■ Input data
= Beginning of Section =

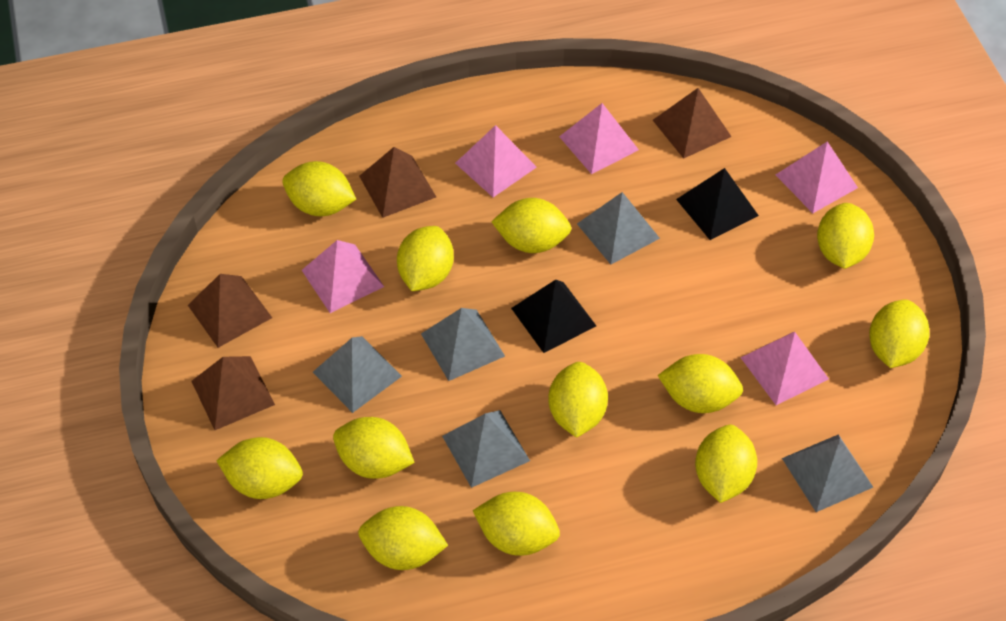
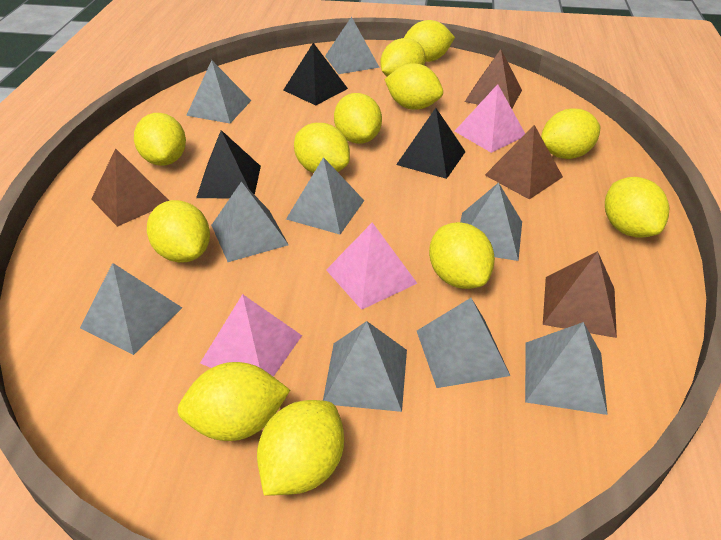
black pyramid: 2 -> 3
grey pyramid: 5 -> 9
pink pyramid: 5 -> 3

= End of Section =

■ Goal of the exercise
Reproduce the material exactly; keep pictures out.

■ Answer area
black pyramid: 2 -> 3
grey pyramid: 5 -> 9
pink pyramid: 5 -> 3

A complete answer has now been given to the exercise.